§ **Problem details**
In the material below, please retype the lines from the very first through the one with "relocated,bright_yellow_cheese,(542 232 647", exactly and without pictures.

§ **Extracted records**
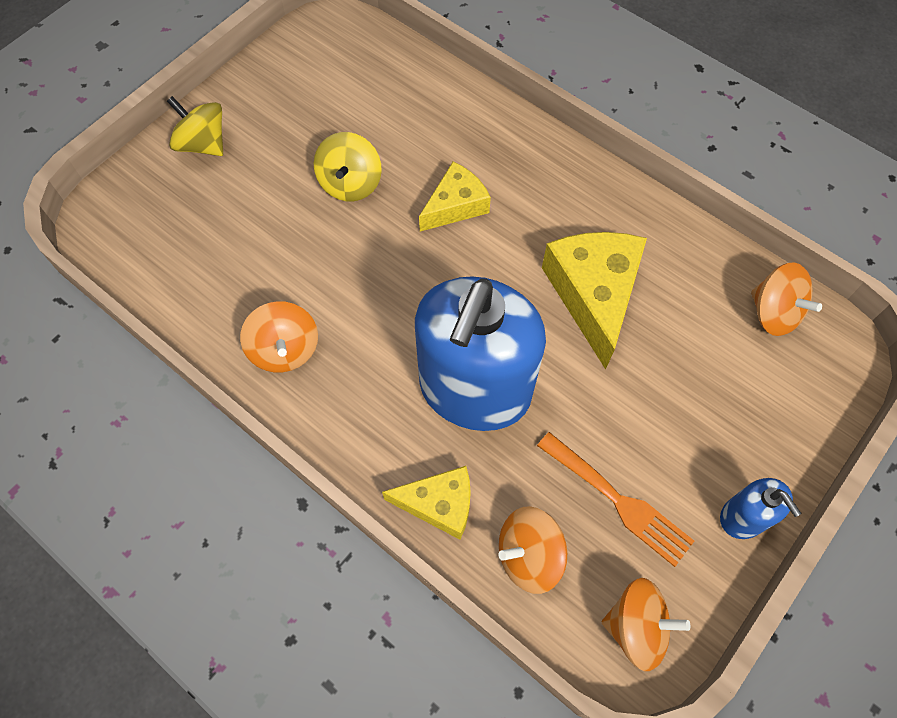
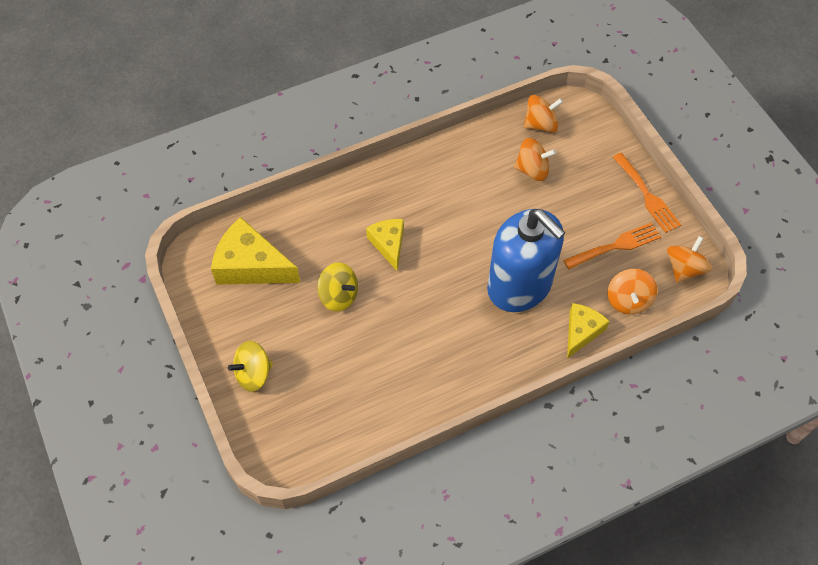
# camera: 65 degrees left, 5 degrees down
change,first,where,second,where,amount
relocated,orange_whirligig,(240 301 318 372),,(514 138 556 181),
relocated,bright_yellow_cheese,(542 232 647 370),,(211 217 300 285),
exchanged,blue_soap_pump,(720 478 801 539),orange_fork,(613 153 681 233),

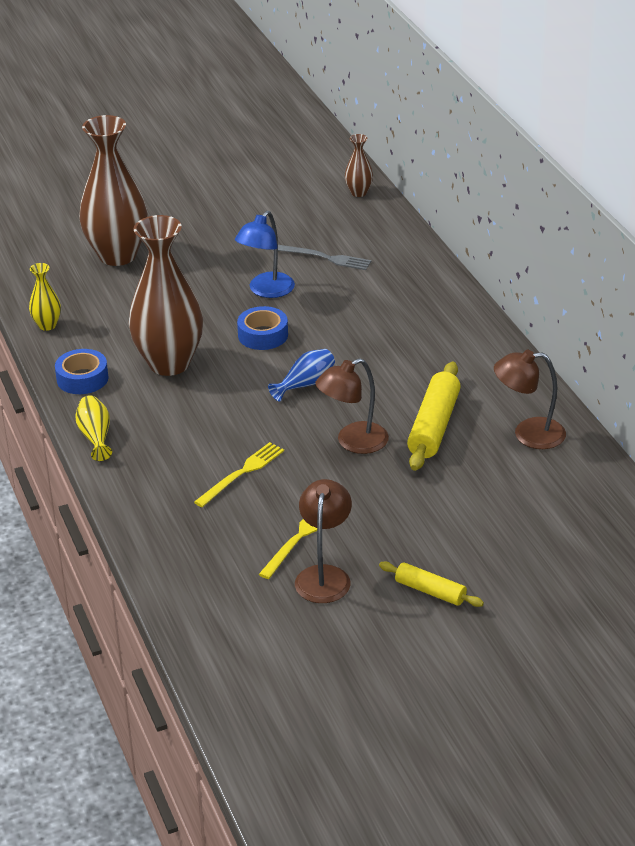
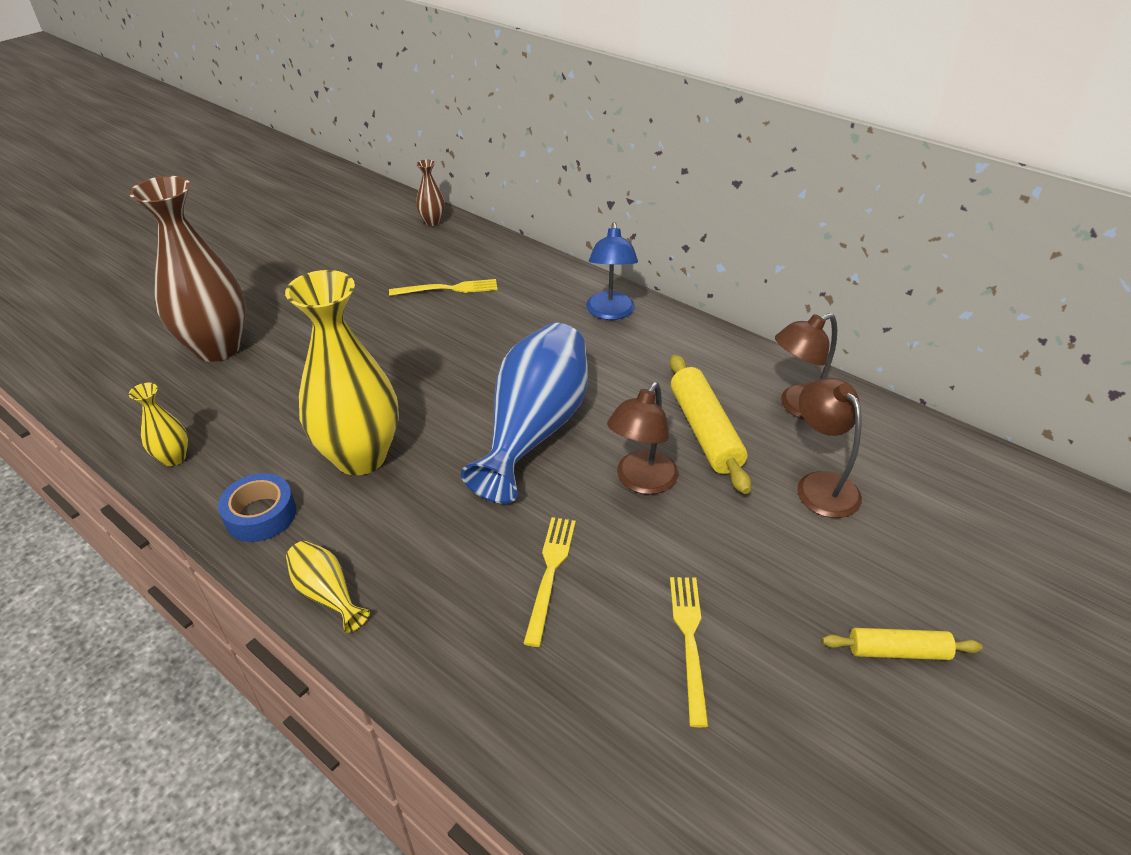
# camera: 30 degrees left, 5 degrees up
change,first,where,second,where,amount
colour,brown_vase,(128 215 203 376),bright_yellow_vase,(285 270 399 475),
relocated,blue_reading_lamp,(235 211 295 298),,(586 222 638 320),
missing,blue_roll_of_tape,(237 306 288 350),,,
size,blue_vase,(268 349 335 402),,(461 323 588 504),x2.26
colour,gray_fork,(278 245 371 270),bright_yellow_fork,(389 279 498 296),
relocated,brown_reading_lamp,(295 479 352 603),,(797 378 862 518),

§ **Finished task**
# camera: 65 degrees left, 5 degrees down
change,first,where,second,where,amount
relocated,orange_whirligig,(240 301 318 372),,(514 138 556 181),
relocated,bright_yellow_cheese,(542 232 647 370),,(211 217 300 285),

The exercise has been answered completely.